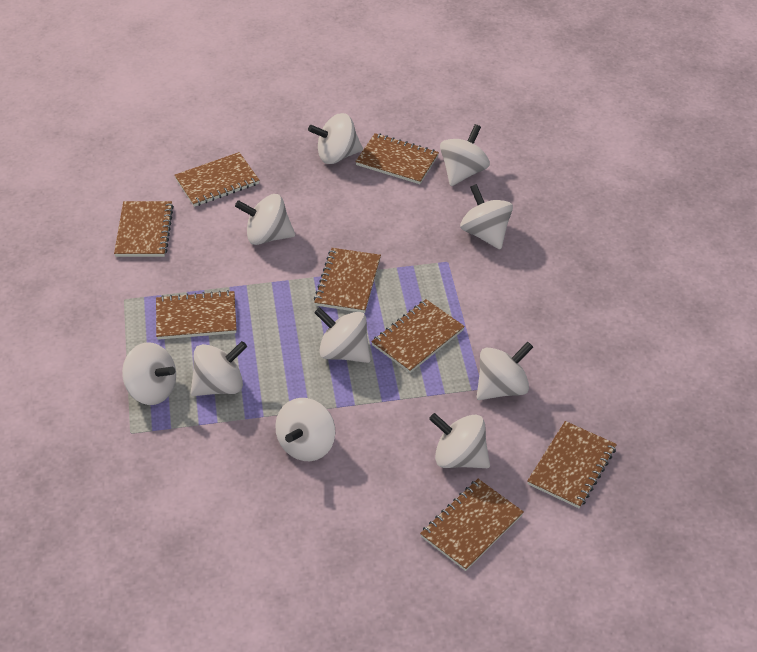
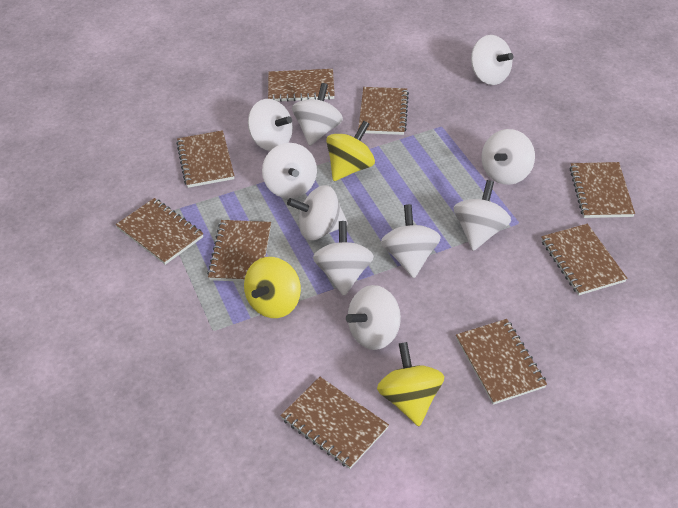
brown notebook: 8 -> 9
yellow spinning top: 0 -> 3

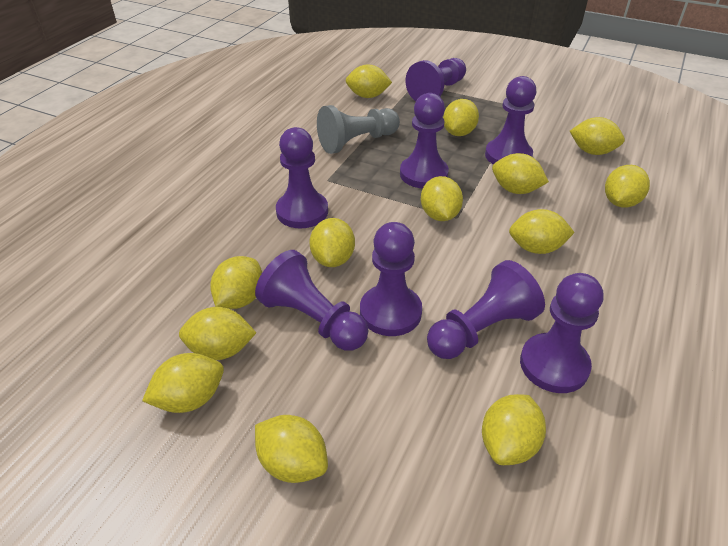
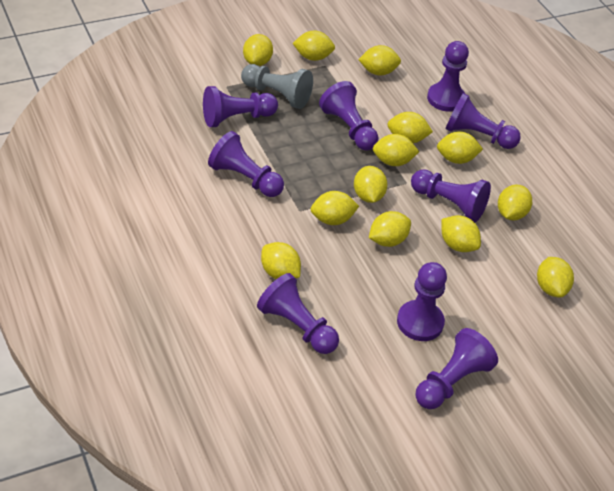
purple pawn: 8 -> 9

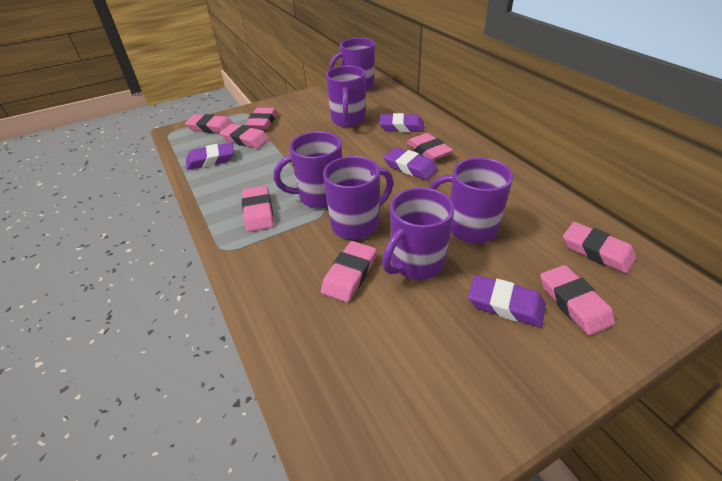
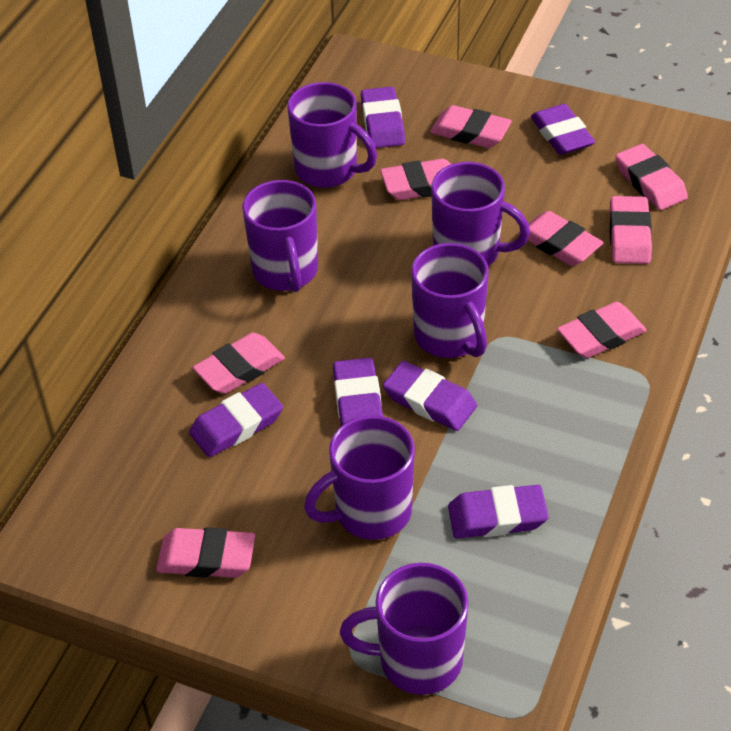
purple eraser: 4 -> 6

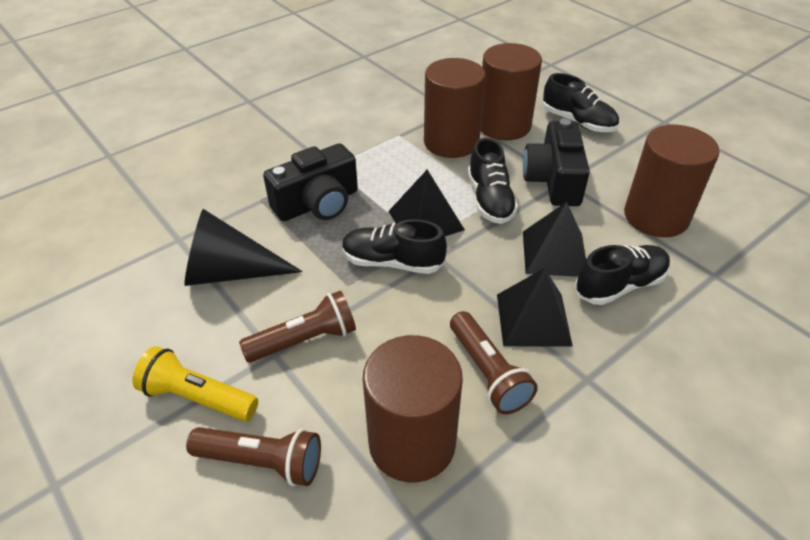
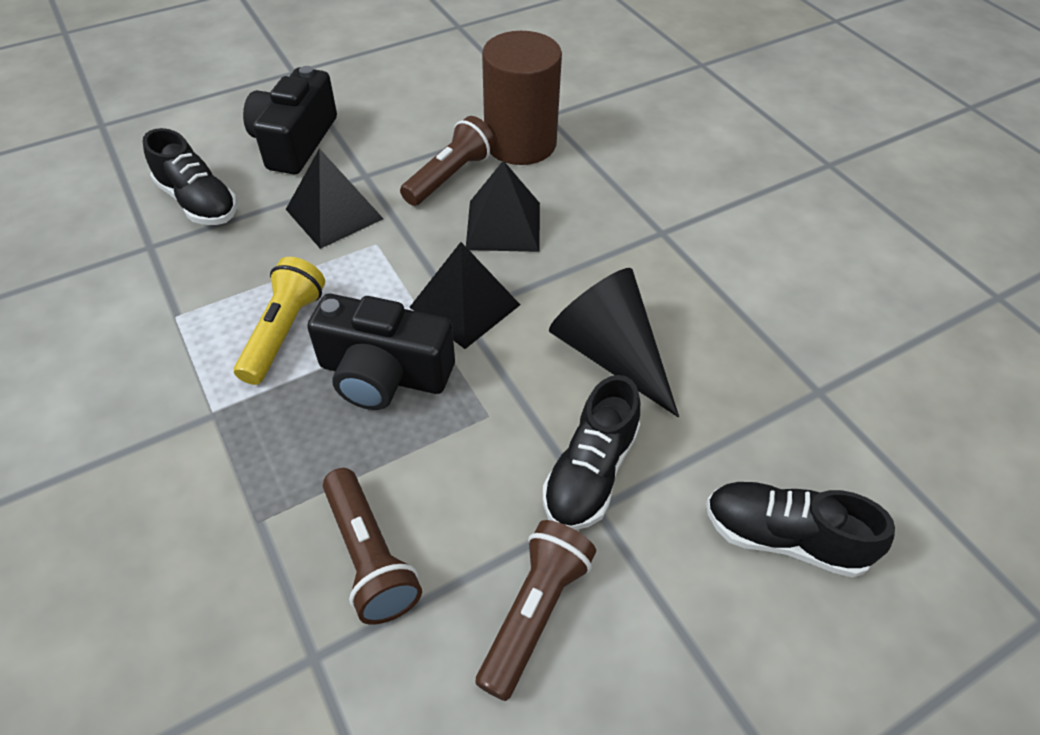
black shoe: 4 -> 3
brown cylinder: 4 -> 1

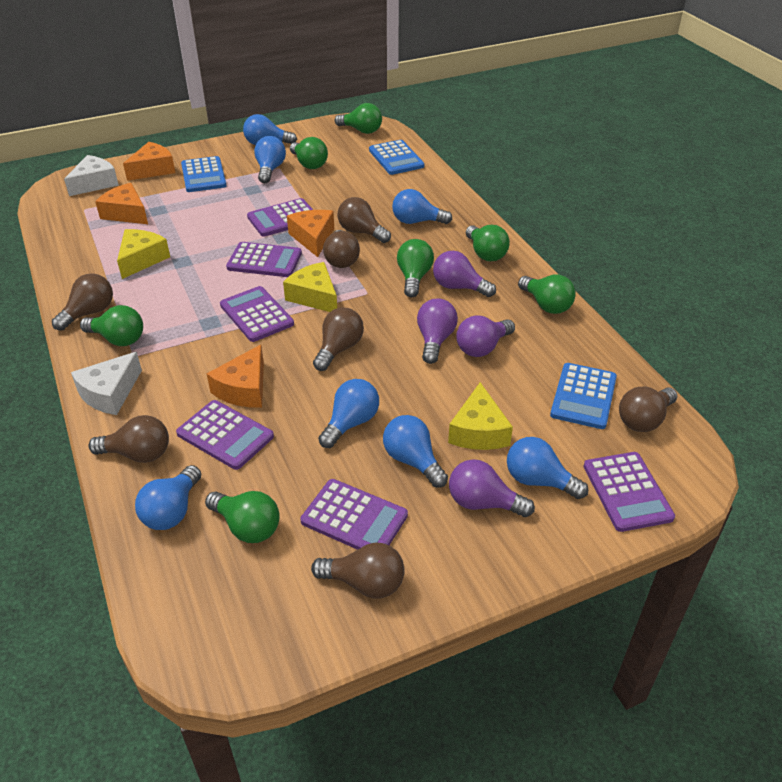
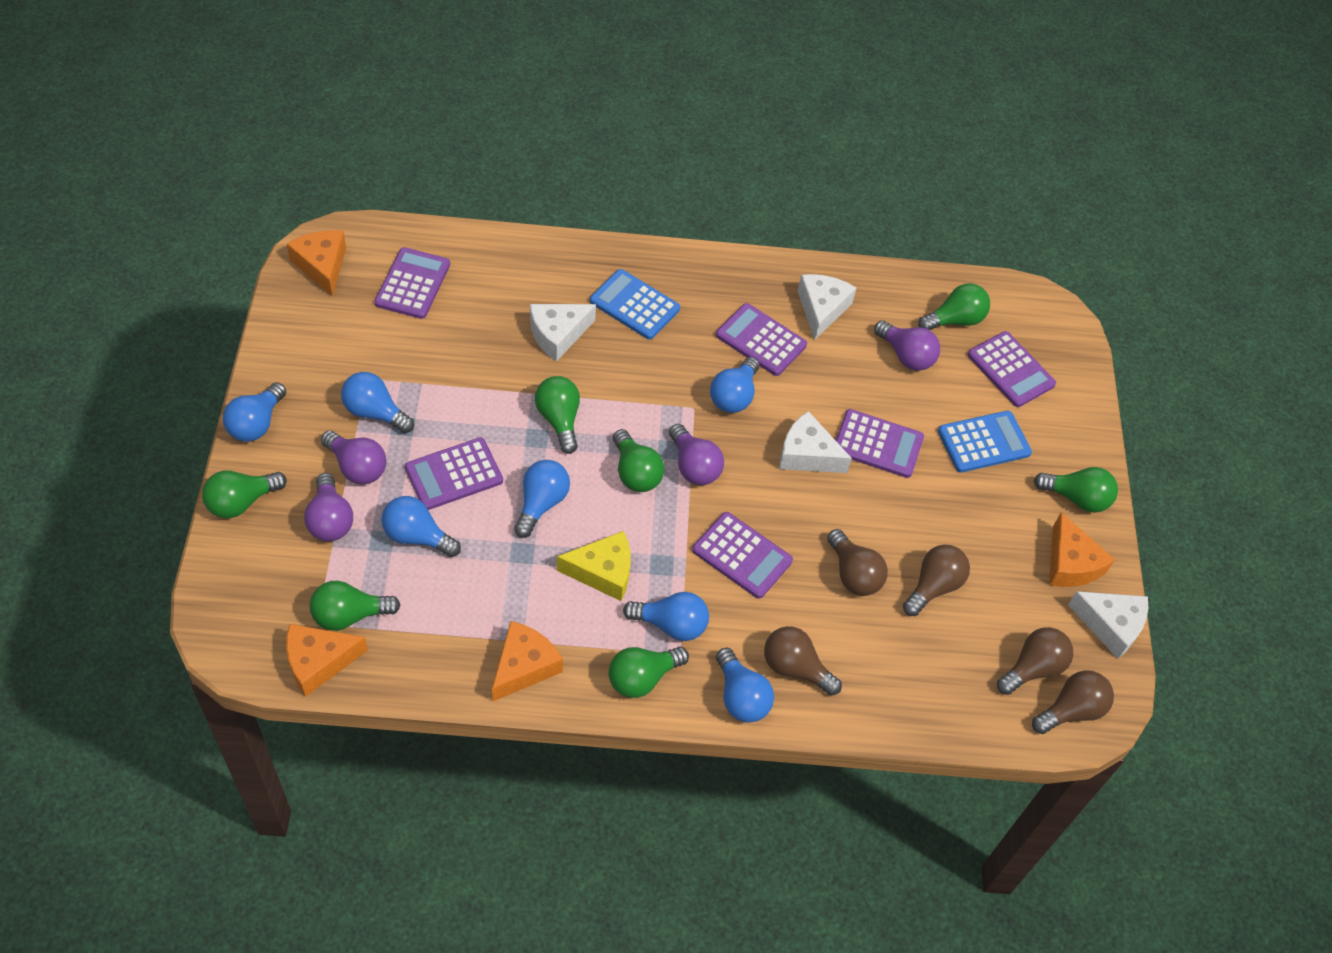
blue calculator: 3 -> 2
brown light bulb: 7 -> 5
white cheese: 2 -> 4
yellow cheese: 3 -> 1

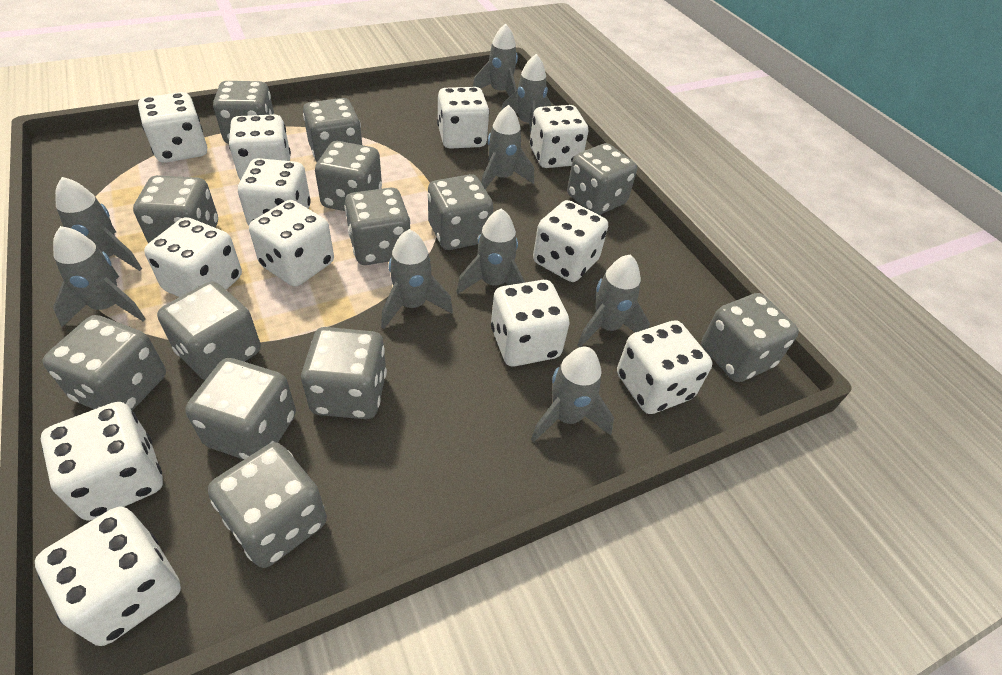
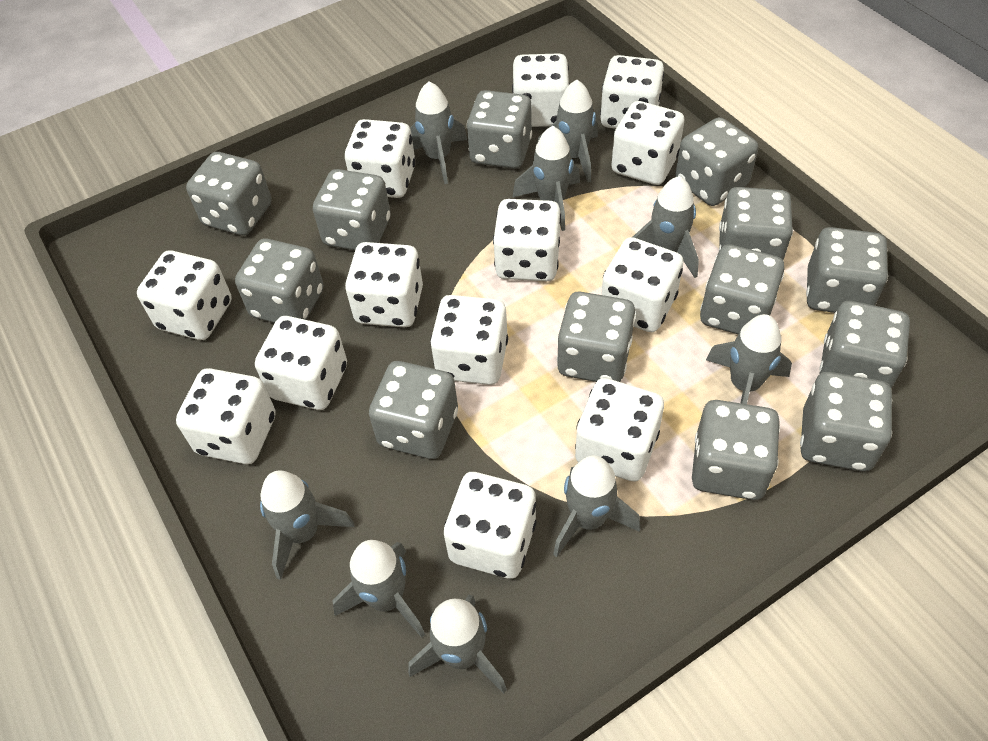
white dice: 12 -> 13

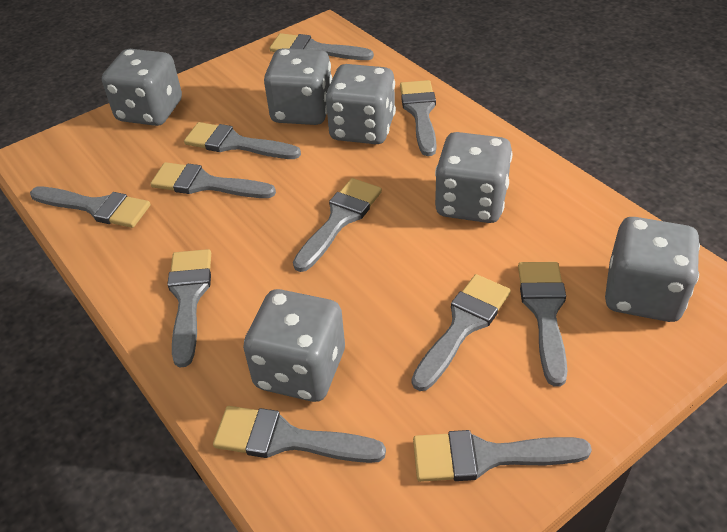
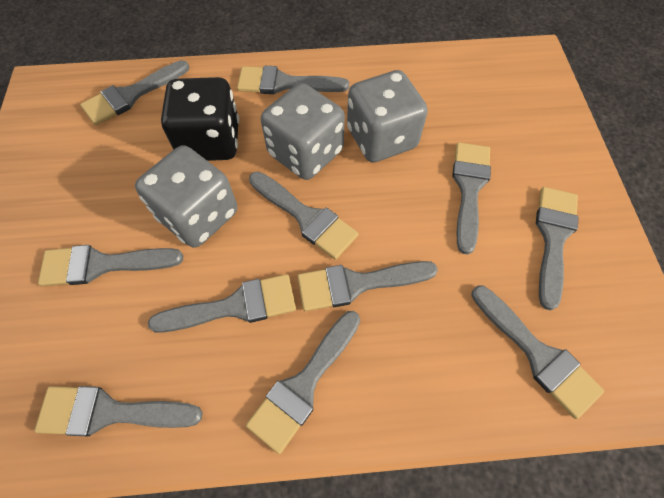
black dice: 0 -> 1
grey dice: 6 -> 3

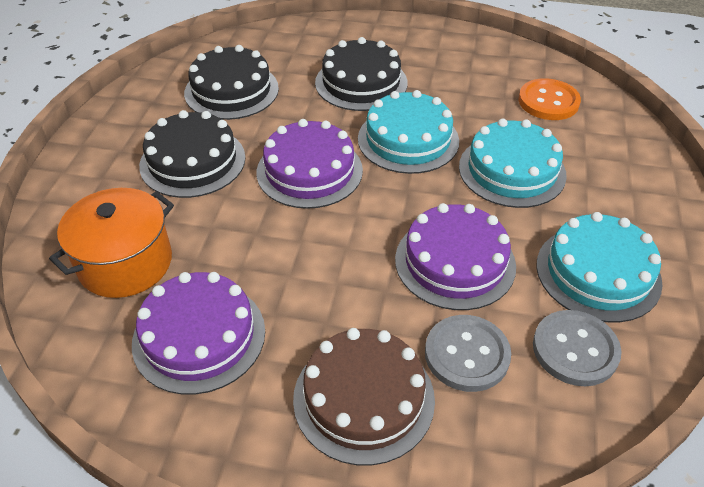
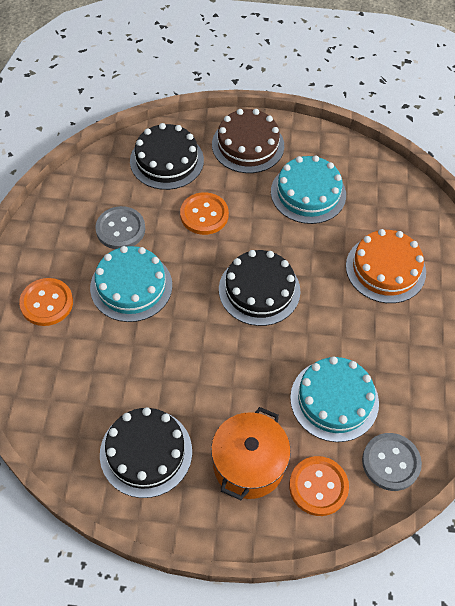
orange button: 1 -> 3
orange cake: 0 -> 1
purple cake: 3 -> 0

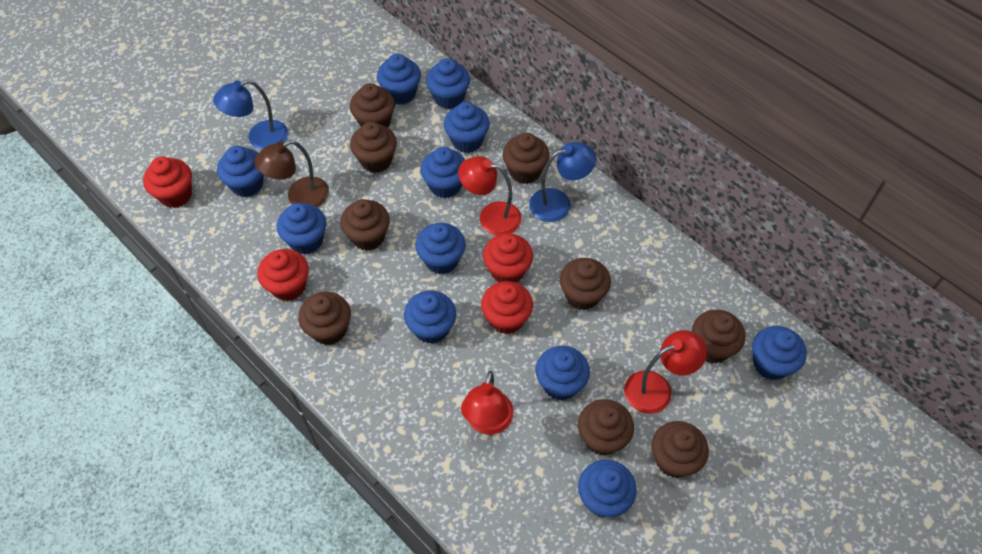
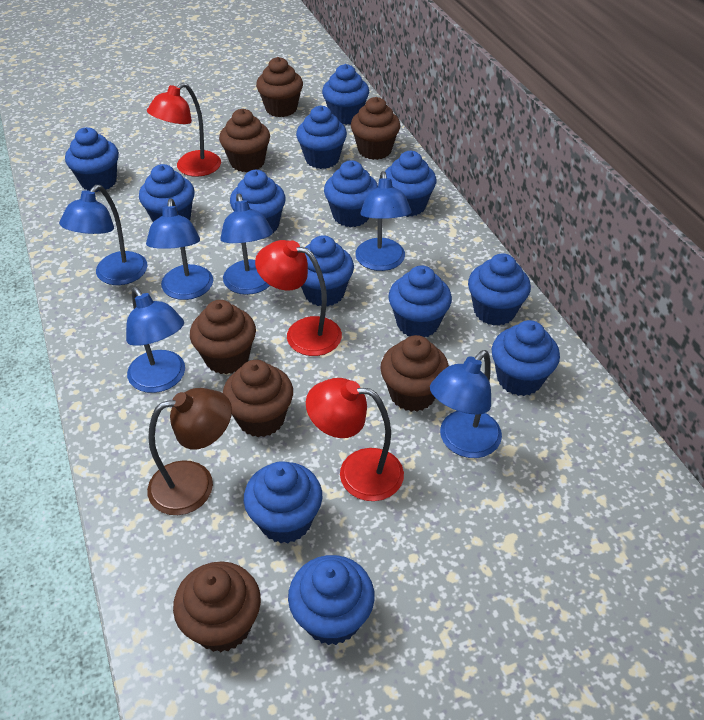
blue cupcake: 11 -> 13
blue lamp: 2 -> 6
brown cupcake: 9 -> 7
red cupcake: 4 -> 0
★ ★ ★ ★ ★ ★ ★
▶ EXERCISE
Your answer must be an exact copy of the listing, minus its pictures.

▶ RESULT OF THIS EXERCISE
brown notebook: 8 -> 9
yellow spinning top: 0 -> 3

purple pawn: 8 -> 9

purple eraser: 4 -> 6

black shoe: 4 -> 3
brown cylinder: 4 -> 1

blue calculator: 3 -> 2
brown light bulb: 7 -> 5
white cheese: 2 -> 4
yellow cheese: 3 -> 1

white dice: 12 -> 13

black dice: 0 -> 1
grey dice: 6 -> 3

orange button: 1 -> 3
orange cake: 0 -> 1
purple cake: 3 -> 0

blue cupcake: 11 -> 13
blue lamp: 2 -> 6
brown cupcake: 9 -> 7
red cupcake: 4 -> 0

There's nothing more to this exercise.